### Exercise description
Images aside, the whole listing should be written out word for word.

### Provided entries
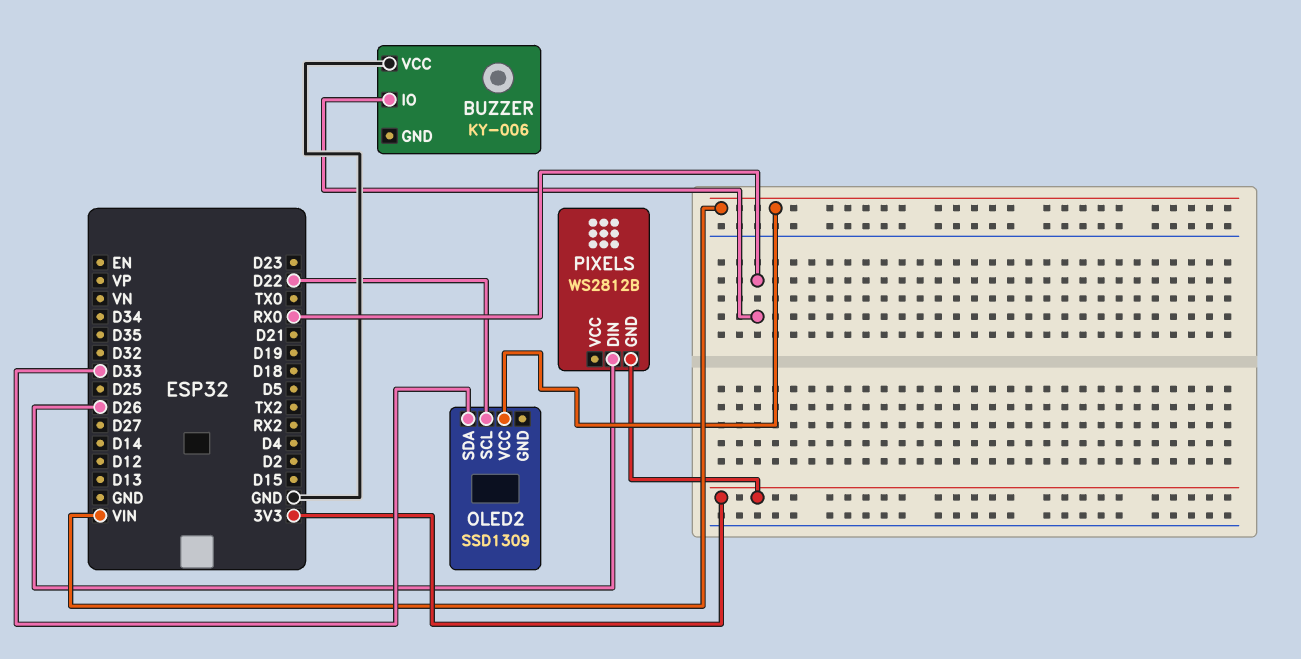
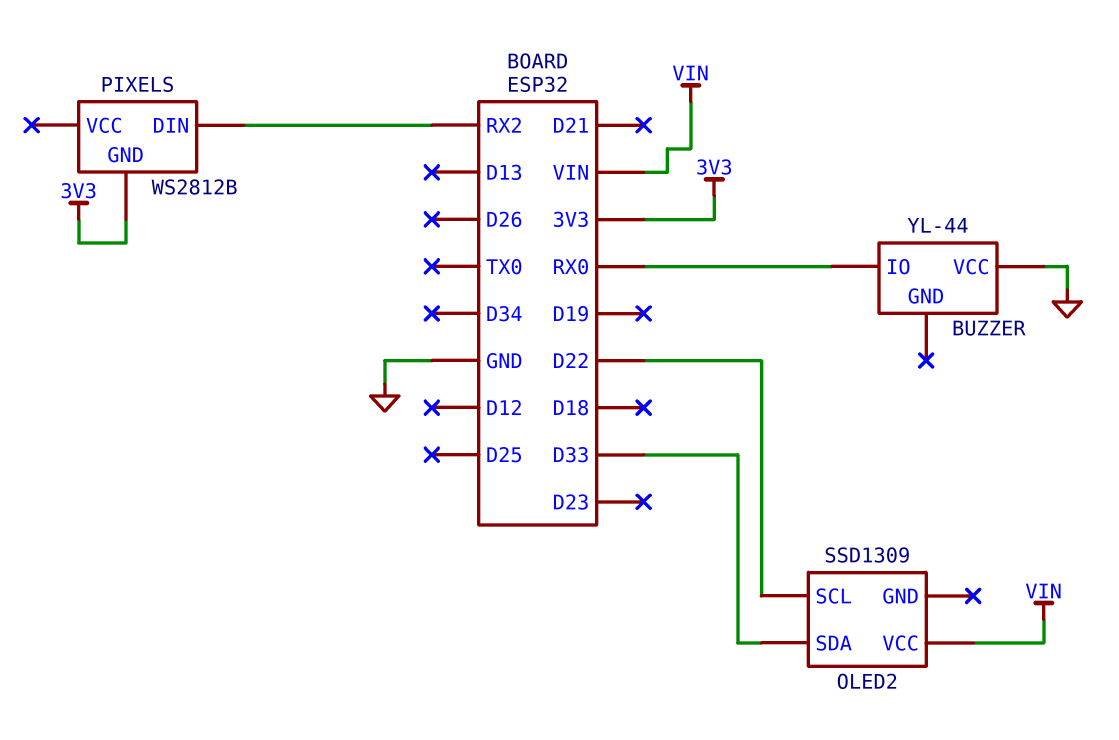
BUZZER: KY-006 -> YL-44
PIXELS pin DIN: D26 -> RX2

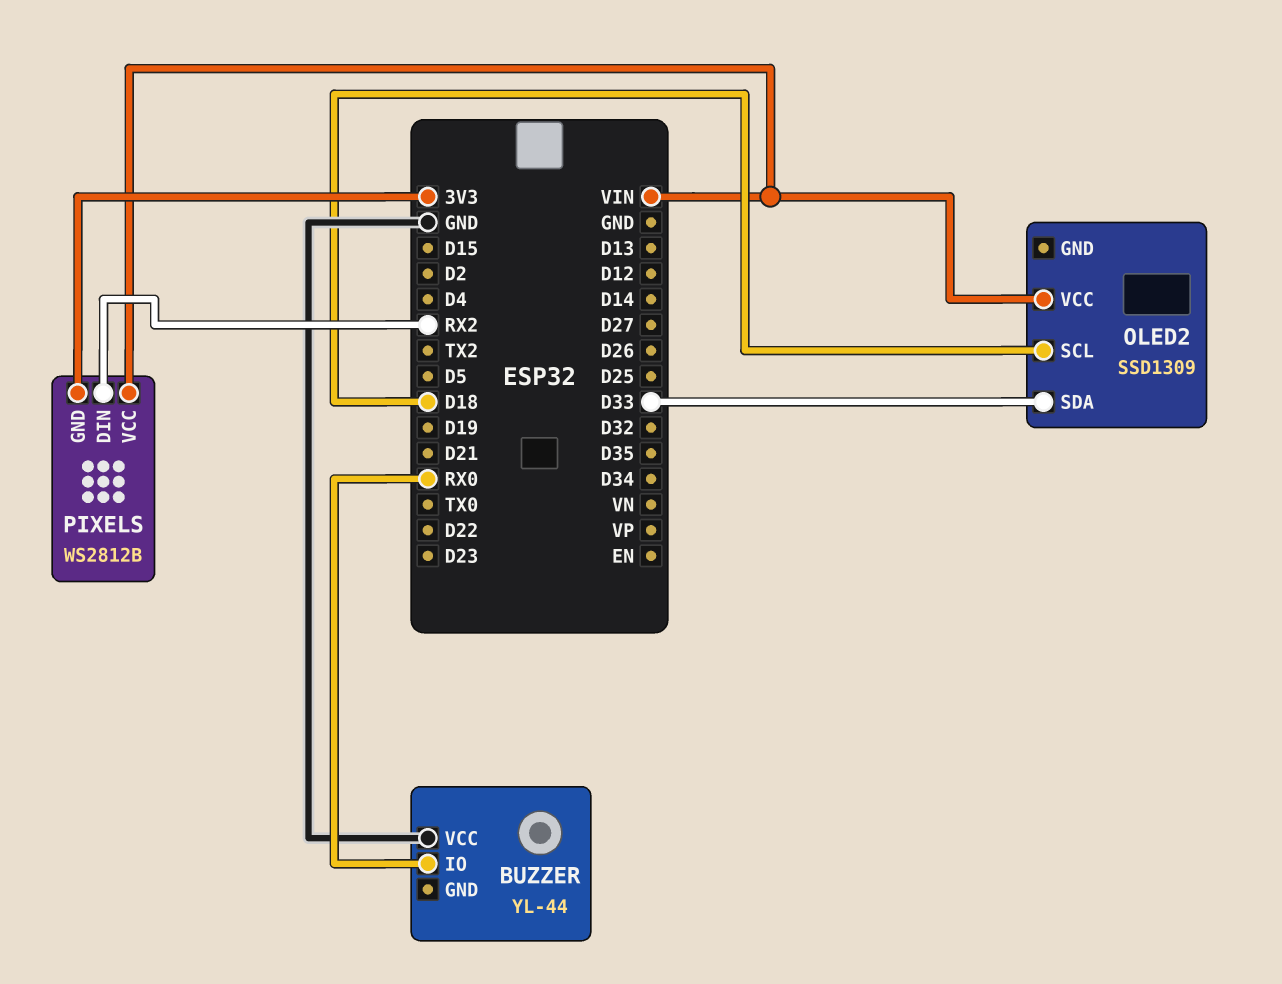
OLED2 pin SCL: D22 -> D18
PIXELS pin VCC: none -> VIN

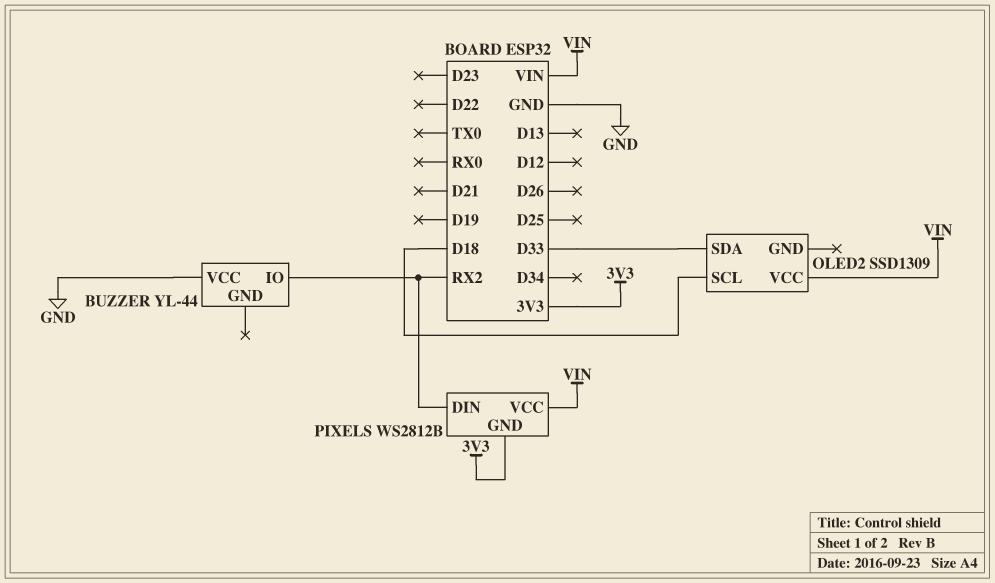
BUZZER pin IO: RX0 -> RX2

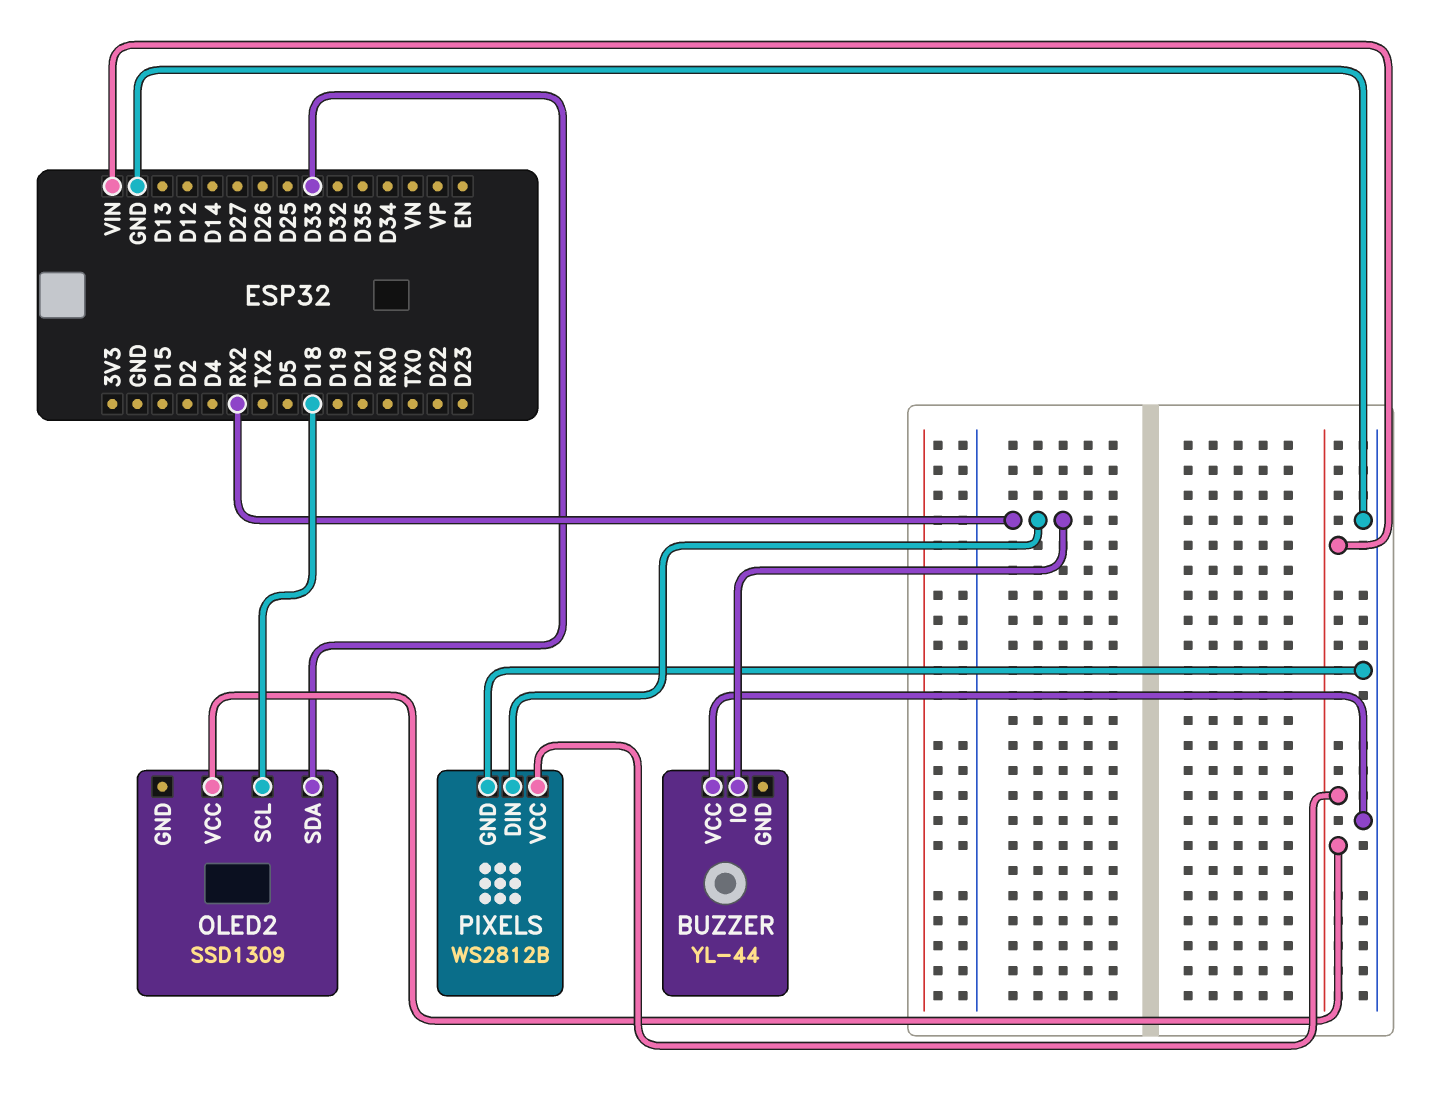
PIXELS pin GND: 3V3 -> GND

### Written response
BUZZER: KY-006 -> YL-44
PIXELS pin DIN: D26 -> RX2

OLED2 pin SCL: D22 -> D18
PIXELS pin VCC: none -> VIN

BUZZER pin IO: RX0 -> RX2

PIXELS pin GND: 3V3 -> GND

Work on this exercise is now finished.